PROBLEM TO WORK ON: A word-for-word copy of the following listing is needed. Leave out its images.

DATA SEGMENT:
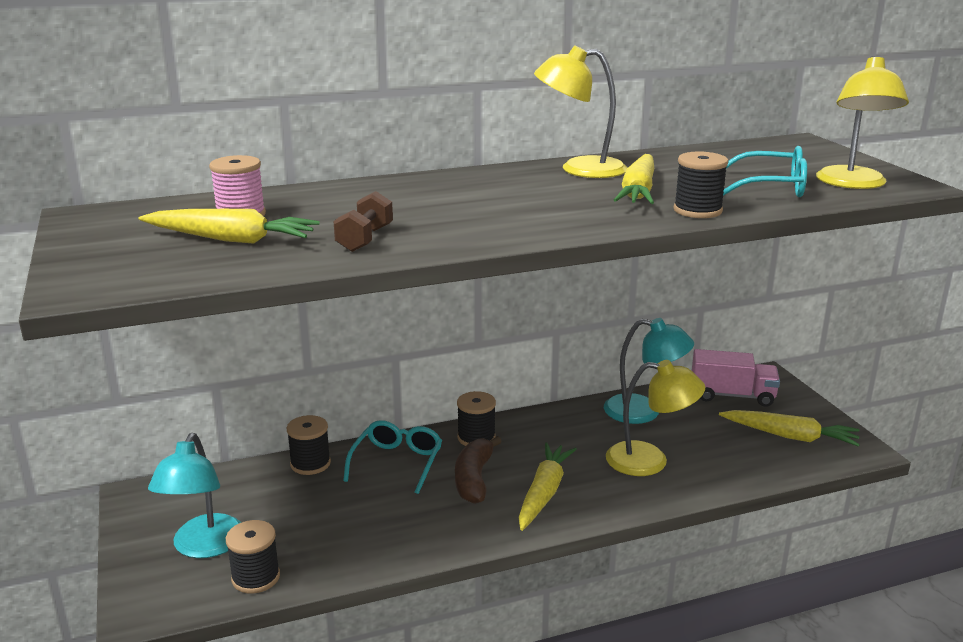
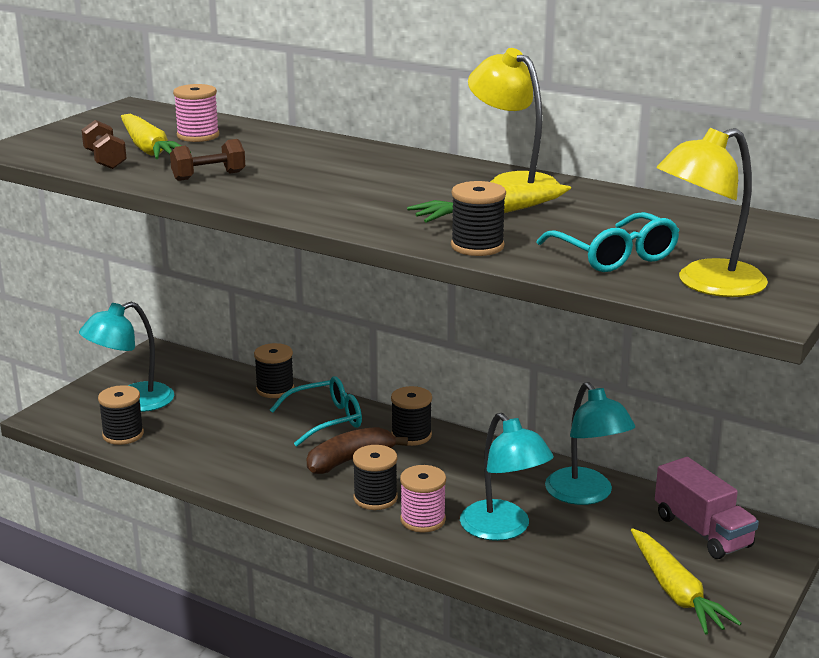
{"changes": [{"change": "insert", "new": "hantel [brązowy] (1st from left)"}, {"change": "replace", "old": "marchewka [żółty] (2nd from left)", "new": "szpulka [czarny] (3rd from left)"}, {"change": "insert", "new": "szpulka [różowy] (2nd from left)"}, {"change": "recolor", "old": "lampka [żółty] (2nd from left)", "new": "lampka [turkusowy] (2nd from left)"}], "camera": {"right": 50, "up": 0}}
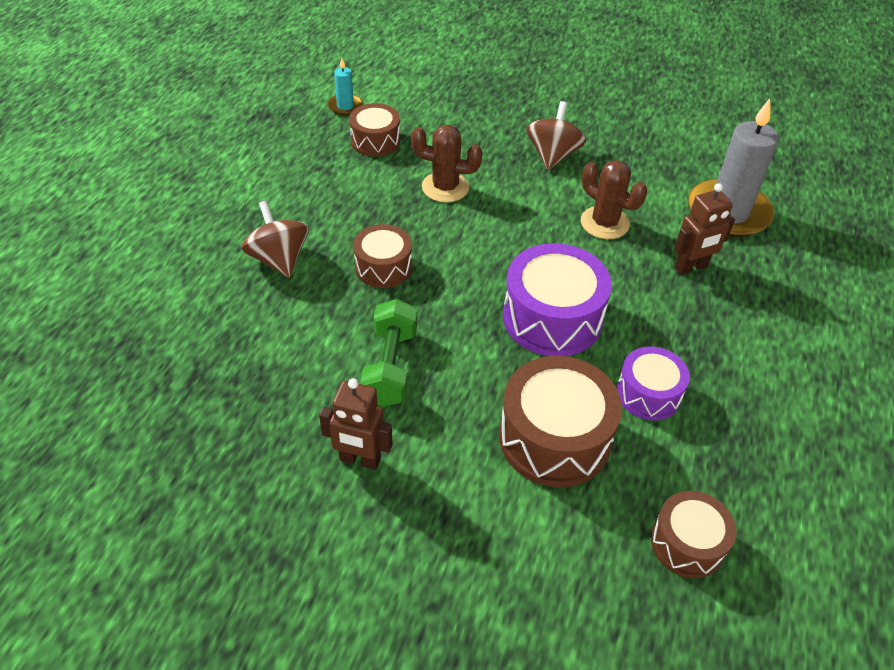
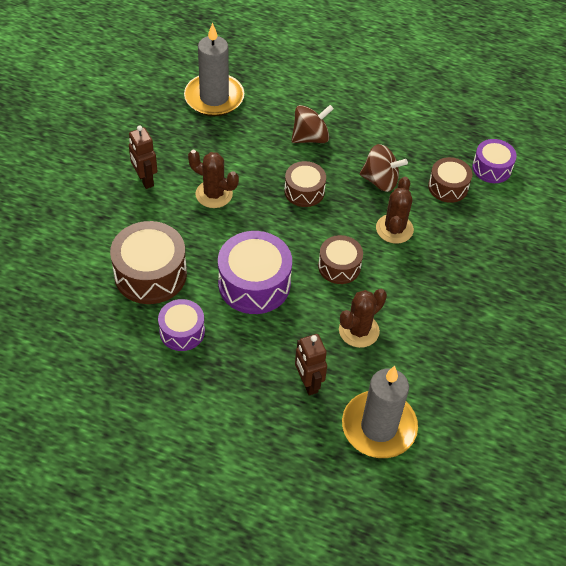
{"changes": [{"change": "rotate", "old": "robot [brązowy] (1st from left)", "degrees": -45}, {"change": "insert", "new": "świeca [szary] (1st from left)"}, {"change": "replace", "old": "hantel [zielony]", "new": "kaktus [brązowy] (1st from left)"}, {"change": "move", "old": "bęben [brązowy] (4th from left in the first image)", "new": "bęben [brązowy] (3rd from left)"}, {"change": "move", "old": "bączek [brązowy] (2nd from left)"}, {"change": "replace", "old": "świeca [turkusowy]", "new": "bęben [fioletowy] (3rd from left)"}], "camera": {"right": 90, "up": 5}}
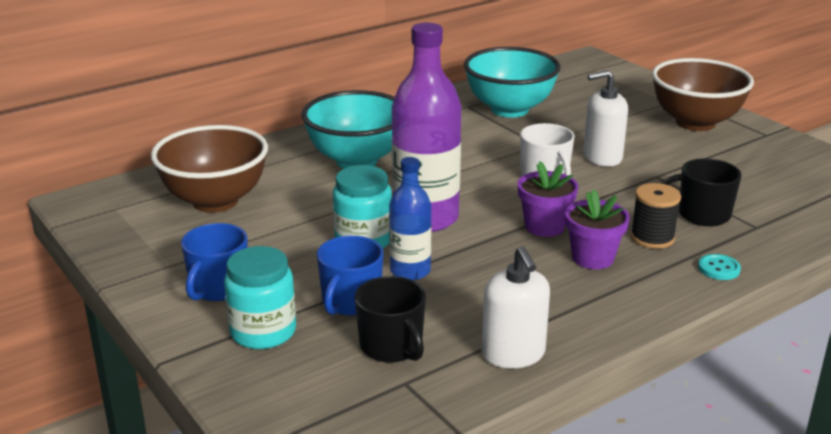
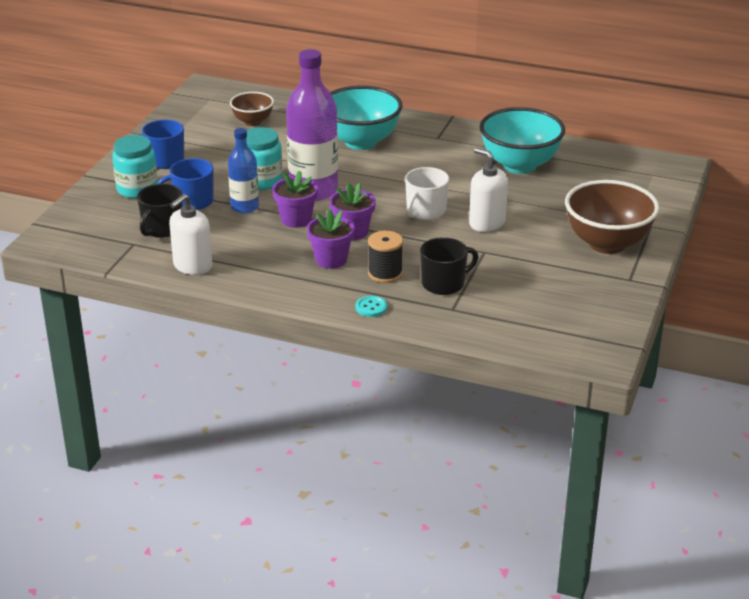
{"changes": [{"change": "resize", "old": "miska [brązowy] (1st from left)", "factor": 0.55}, {"change": "insert", "new": "doniczka [fioletowy] (1st from left)"}, {"change": "rotate", "old": "kubek [czarny] (2nd from left)", "degrees": 90}], "camera": {"right": 55, "up": 5}}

RESULT FOR THIS TASK:
{"changes": [{"change": "insert", "new": "hantel [brązowy] (1st from left)"}, {"change": "replace", "old": "marchewka [żółty] (2nd from left)", "new": "szpulka [czarny] (3rd from left)"}, {"change": "insert", "new": "szpulka [różowy] (2nd from left)"}, {"change": "recolor", "old": "lampka [żółty] (2nd from left)", "new": "lampka [turkusowy] (2nd from left)"}], "camera": {"right": 50, "up": 0}}
{"changes": [{"change": "rotate", "old": "robot [brązowy] (1st from left)", "degrees": -45}, {"change": "insert", "new": "świeca [szary] (1st from left)"}, {"change": "replace", "old": "hantel [zielony]", "new": "kaktus [brązowy] (1st from left)"}, {"change": "move", "old": "bęben [brązowy] (4th from left in the first image)", "new": "bęben [brązowy] (3rd from left)"}, {"change": "move", "old": "bączek [brązowy] (2nd from left)"}, {"change": "replace", "old": "świeca [turkusowy]", "new": "bęben [fioletowy] (3rd from left)"}], "camera": {"right": 90, "up": 5}}
{"changes": [{"change": "resize", "old": "miska [brązowy] (1st from left)", "factor": 0.55}, {"change": "insert", "new": "doniczka [fioletowy] (1st from left)"}, {"change": "rotate", "old": "kubek [czarny] (2nd from left)", "degrees": 90}], "camera": {"right": 55, "up": 5}}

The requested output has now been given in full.